:: Input material ::

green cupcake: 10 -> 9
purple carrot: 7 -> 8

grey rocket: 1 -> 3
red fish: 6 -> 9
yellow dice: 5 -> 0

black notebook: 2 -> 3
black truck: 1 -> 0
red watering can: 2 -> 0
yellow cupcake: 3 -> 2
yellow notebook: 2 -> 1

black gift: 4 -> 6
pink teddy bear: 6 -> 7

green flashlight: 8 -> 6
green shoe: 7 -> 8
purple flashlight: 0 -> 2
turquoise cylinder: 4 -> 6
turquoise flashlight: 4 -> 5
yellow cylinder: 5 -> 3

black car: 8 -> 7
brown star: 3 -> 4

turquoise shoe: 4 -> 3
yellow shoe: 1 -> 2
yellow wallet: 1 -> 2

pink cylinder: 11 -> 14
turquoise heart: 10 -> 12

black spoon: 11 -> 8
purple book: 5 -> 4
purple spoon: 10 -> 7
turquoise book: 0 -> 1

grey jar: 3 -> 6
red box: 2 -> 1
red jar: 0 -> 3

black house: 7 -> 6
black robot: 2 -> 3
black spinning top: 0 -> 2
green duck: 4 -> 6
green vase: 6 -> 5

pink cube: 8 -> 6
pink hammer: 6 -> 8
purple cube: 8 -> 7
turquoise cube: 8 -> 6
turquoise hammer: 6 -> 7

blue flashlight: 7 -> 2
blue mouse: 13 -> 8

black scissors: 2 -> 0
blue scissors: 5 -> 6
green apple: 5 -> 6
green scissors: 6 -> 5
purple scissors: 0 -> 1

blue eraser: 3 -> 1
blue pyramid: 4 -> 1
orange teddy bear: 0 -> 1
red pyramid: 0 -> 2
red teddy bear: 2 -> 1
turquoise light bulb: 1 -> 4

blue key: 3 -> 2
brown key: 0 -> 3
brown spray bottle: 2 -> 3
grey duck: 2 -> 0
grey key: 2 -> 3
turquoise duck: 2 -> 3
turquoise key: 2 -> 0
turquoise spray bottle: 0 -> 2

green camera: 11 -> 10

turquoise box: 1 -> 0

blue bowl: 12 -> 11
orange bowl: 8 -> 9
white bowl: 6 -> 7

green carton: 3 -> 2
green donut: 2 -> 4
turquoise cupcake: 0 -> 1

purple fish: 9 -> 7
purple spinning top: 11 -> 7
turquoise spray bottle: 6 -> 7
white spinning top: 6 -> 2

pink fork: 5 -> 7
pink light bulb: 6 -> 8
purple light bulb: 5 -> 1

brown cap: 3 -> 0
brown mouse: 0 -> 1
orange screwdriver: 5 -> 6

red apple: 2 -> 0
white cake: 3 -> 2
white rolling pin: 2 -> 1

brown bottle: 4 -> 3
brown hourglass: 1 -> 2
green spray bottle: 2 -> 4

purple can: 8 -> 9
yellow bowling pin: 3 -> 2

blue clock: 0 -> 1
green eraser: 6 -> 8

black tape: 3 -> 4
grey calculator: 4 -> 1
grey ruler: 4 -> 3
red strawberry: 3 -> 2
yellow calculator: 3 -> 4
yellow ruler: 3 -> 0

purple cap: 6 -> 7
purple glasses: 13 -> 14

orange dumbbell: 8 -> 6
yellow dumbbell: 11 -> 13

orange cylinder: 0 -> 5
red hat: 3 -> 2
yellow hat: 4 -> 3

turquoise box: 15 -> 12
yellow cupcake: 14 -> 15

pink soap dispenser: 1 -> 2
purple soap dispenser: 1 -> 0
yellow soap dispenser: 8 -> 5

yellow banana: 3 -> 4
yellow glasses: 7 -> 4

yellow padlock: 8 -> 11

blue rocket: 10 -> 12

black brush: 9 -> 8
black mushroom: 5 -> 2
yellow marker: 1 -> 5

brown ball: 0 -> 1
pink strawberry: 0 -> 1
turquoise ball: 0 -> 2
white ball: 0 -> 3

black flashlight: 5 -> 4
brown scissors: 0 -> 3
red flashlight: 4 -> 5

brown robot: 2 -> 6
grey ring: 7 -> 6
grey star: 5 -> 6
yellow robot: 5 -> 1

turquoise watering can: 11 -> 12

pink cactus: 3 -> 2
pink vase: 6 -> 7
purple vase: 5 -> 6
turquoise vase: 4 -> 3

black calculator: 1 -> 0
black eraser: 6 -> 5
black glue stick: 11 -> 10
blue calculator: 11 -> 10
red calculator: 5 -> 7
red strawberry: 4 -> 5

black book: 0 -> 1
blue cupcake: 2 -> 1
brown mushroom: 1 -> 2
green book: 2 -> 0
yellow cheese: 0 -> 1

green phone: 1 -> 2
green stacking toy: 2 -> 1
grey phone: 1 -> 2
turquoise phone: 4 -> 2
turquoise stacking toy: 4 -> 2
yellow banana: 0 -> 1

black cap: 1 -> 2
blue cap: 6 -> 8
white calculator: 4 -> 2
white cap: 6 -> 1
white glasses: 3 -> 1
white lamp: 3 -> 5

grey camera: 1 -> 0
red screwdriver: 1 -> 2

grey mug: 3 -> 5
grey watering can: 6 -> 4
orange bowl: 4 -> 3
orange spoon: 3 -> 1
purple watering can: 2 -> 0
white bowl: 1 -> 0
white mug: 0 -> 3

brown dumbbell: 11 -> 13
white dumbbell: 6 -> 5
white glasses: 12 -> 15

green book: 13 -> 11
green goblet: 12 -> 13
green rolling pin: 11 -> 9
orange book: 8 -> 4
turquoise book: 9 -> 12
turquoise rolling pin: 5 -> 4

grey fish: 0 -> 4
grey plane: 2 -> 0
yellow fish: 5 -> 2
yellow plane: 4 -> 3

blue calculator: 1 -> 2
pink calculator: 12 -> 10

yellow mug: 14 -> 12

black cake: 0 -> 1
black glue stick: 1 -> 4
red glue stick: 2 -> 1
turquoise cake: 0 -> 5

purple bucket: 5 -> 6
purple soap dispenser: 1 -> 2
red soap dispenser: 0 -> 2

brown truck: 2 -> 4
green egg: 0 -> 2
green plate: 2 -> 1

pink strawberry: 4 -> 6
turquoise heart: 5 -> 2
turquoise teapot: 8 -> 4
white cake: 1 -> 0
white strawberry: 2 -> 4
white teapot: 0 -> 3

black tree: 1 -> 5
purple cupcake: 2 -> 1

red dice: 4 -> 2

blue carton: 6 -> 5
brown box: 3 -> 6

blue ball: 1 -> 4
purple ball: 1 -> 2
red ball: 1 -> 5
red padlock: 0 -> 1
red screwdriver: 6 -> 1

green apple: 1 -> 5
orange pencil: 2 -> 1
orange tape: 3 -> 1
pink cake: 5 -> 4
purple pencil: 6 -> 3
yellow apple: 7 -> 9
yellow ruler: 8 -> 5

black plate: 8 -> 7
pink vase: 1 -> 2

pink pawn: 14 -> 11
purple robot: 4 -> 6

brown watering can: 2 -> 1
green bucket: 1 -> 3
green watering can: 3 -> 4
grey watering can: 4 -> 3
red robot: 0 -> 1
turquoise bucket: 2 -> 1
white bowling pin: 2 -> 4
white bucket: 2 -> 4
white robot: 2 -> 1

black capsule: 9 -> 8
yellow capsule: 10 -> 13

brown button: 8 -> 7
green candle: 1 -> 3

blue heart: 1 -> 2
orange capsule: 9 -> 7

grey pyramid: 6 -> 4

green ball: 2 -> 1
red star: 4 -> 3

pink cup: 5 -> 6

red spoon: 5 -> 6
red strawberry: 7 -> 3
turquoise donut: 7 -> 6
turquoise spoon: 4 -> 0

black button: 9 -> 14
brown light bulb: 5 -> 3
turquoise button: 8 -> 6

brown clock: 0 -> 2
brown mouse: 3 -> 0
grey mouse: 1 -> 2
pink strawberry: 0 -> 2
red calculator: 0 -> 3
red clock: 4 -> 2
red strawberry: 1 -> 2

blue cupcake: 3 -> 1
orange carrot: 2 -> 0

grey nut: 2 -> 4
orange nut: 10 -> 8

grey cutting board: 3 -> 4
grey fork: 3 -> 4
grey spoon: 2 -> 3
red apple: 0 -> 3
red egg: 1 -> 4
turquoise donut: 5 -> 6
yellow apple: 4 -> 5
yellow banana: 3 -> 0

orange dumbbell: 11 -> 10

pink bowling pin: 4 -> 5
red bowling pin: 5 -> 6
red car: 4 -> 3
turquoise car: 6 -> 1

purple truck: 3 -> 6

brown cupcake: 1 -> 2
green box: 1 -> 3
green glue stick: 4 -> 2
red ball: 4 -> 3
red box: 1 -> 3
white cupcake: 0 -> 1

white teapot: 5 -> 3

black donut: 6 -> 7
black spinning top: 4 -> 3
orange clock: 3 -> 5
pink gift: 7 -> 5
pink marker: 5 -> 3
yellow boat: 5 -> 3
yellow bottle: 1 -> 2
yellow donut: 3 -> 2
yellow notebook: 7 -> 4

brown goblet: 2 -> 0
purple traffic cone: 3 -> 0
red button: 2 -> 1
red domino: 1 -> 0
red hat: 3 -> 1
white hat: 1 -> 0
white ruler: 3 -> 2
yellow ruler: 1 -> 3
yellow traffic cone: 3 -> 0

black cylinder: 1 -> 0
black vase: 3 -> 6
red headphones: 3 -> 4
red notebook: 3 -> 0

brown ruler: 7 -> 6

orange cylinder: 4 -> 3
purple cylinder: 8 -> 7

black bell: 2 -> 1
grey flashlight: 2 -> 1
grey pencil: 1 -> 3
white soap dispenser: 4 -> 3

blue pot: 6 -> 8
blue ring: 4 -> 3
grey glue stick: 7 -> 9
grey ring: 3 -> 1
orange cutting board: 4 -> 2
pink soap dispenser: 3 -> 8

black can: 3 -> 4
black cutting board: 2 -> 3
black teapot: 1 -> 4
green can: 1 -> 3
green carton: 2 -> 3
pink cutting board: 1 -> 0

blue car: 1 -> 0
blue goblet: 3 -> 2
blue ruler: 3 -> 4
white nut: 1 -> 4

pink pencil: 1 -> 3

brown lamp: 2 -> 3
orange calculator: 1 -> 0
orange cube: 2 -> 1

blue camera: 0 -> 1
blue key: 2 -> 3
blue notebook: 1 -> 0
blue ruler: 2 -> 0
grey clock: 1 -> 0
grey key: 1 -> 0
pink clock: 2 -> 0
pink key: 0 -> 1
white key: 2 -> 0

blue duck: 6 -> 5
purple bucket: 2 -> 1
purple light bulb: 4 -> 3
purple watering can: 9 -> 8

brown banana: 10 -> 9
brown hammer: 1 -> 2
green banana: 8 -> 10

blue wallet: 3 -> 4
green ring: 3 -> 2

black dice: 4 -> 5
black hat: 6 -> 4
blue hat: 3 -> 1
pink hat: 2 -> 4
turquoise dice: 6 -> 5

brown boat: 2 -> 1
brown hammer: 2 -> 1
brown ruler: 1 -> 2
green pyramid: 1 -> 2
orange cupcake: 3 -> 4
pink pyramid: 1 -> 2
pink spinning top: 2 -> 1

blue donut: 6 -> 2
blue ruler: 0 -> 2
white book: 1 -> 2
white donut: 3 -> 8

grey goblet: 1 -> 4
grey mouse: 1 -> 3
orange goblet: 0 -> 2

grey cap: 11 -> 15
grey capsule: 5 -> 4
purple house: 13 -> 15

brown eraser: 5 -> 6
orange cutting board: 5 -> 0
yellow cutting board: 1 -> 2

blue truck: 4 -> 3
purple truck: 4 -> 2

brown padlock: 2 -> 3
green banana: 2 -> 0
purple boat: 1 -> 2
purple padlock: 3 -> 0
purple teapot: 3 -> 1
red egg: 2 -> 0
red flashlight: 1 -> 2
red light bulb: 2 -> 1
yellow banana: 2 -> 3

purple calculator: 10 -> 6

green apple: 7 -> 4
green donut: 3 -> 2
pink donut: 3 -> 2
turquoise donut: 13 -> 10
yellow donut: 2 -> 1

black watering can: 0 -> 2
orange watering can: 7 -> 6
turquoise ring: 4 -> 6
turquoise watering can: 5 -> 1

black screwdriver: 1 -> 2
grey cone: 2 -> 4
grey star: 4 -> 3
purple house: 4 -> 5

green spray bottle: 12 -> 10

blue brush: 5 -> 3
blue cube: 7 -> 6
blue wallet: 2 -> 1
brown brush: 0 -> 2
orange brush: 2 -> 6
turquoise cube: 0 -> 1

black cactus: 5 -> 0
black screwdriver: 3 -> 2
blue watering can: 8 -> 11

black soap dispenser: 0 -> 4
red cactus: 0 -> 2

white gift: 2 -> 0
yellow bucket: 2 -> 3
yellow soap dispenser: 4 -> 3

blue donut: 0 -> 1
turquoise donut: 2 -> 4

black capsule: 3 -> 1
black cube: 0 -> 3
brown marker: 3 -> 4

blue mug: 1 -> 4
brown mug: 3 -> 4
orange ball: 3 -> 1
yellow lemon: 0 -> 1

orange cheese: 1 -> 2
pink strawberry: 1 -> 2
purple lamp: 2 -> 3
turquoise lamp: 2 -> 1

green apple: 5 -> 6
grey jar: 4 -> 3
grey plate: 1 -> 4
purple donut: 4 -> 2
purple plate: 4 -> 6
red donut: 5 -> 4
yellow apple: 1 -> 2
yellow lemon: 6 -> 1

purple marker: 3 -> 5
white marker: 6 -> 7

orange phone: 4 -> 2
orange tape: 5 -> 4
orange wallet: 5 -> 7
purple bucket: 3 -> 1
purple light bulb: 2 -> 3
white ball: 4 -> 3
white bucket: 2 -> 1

:::

**Exercise directions:** Proceeding from the line containing "brown key: 0 -> 3" through the line containing "pink light bulb: 6 -> 8", transcribe the lines above exactly, both end lines included.

**Exercise solution:**
brown key: 0 -> 3
brown spray bottle: 2 -> 3
grey duck: 2 -> 0
grey key: 2 -> 3
turquoise duck: 2 -> 3
turquoise key: 2 -> 0
turquoise spray bottle: 0 -> 2

green camera: 11 -> 10

turquoise box: 1 -> 0

blue bowl: 12 -> 11
orange bowl: 8 -> 9
white bowl: 6 -> 7

green carton: 3 -> 2
green donut: 2 -> 4
turquoise cupcake: 0 -> 1

purple fish: 9 -> 7
purple spinning top: 11 -> 7
turquoise spray bottle: 6 -> 7
white spinning top: 6 -> 2

pink fork: 5 -> 7
pink light bulb: 6 -> 8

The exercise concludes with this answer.